Task
Reproduce exactly, and only, the lines below from the one containing "- shifted: kaktus" through the one containing "- swapped: widelec".

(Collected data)

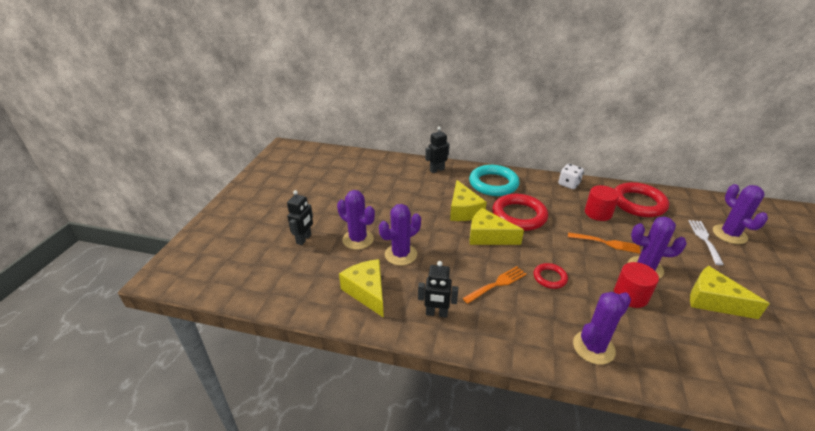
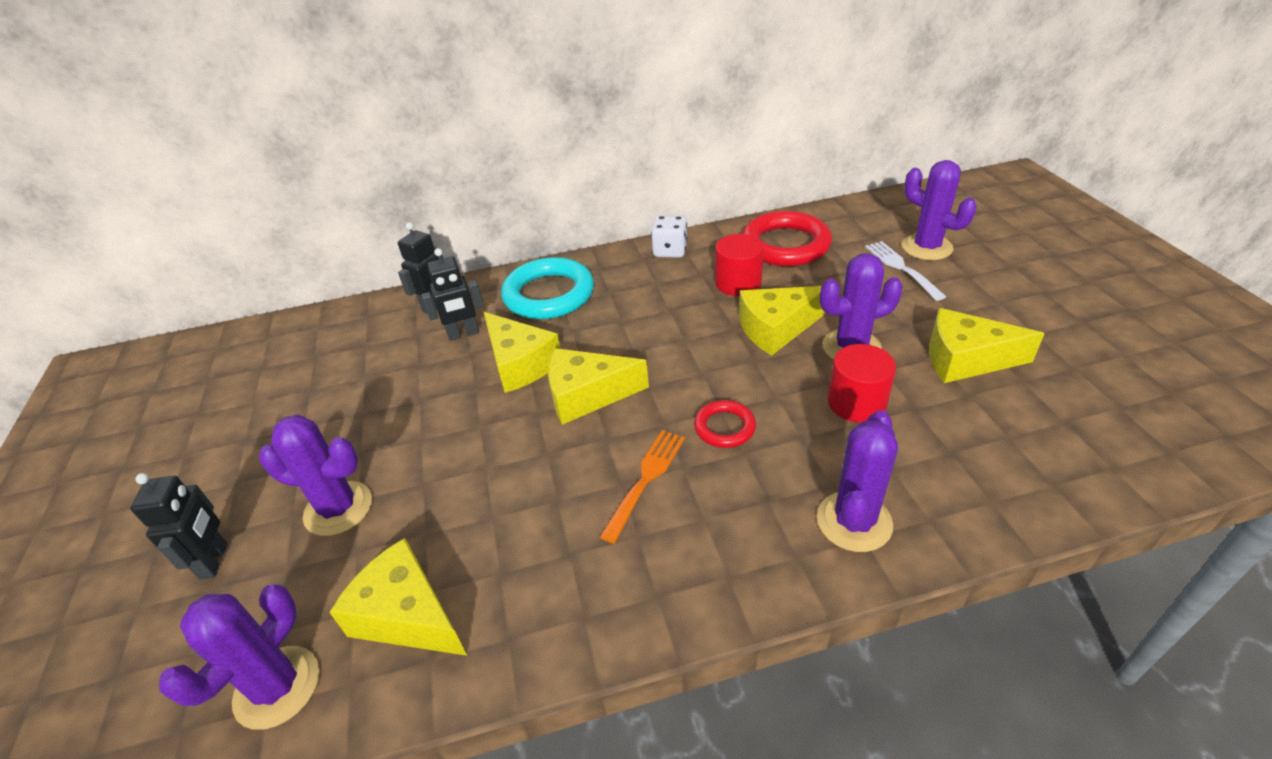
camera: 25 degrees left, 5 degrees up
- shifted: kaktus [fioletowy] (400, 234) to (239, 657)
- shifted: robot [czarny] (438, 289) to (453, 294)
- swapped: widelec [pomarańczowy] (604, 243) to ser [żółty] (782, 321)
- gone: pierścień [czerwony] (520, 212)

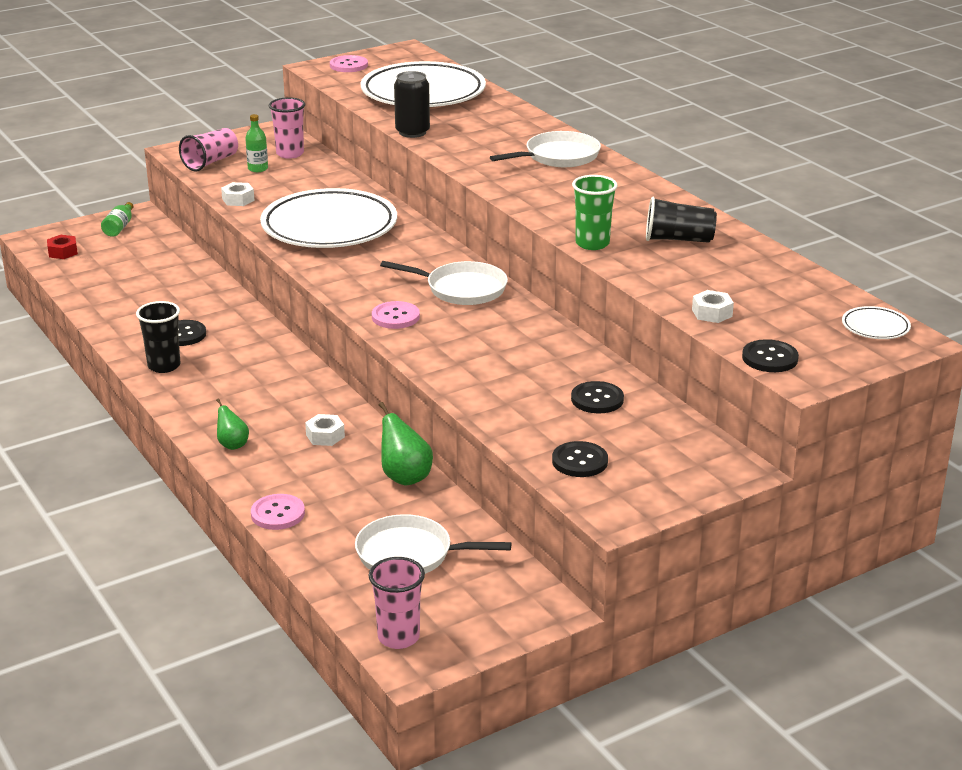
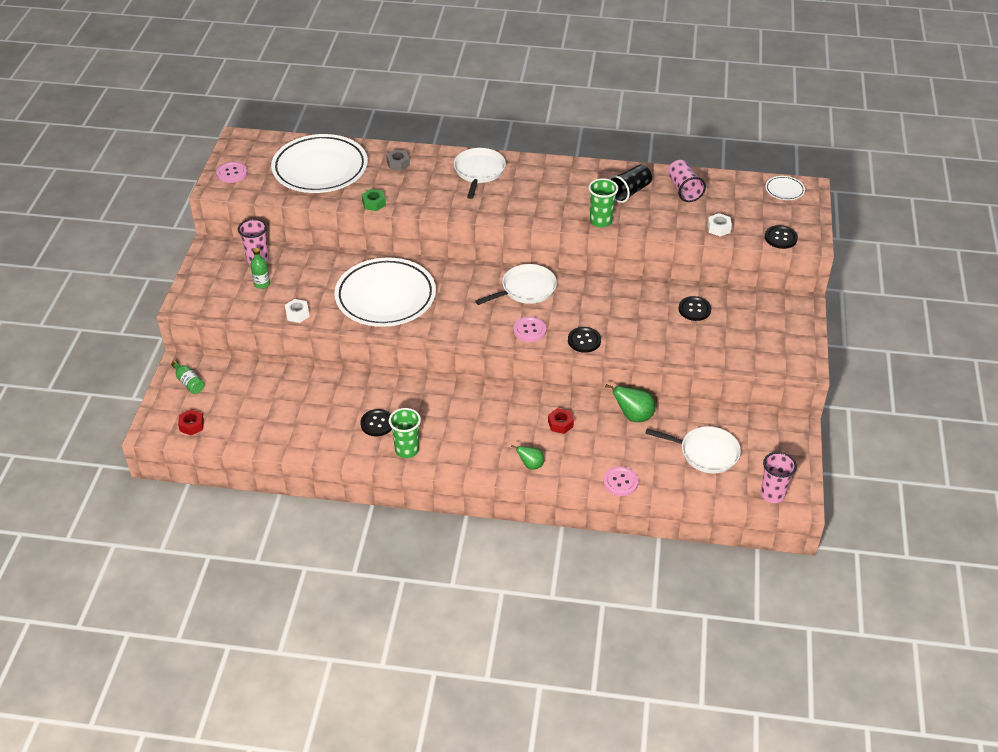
camera: 50 degrees left, 15 degrees up
- swapped: puszka [czarny] (412, 104) to nakrętka [zielony] (374, 200)
- new: nakrętka [szary] (398, 160)
- repainted: szklanka [czarny] (158, 337) to szklanka [zielony] (405, 433)
- repainted: nakrętka [biały] (325, 430) to nakrętka [czerwony] (561, 421)
- shifted: guzik [czarny] (580, 459) to (584, 340)
- rotated: patelnia [biały] (433, 544) = (693, 449) 120 degrees counterclockwise
- shifted: szklanka [różowy] (208, 149) to (687, 181)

Solution to this exercise
- shifted: kaktus [fioletowy] (400, 234) to (239, 657)
- shifted: robot [czarny] (438, 289) to (453, 294)
- swapped: widelec [pomarańczowy] (604, 243) to ser [żółty] (782, 321)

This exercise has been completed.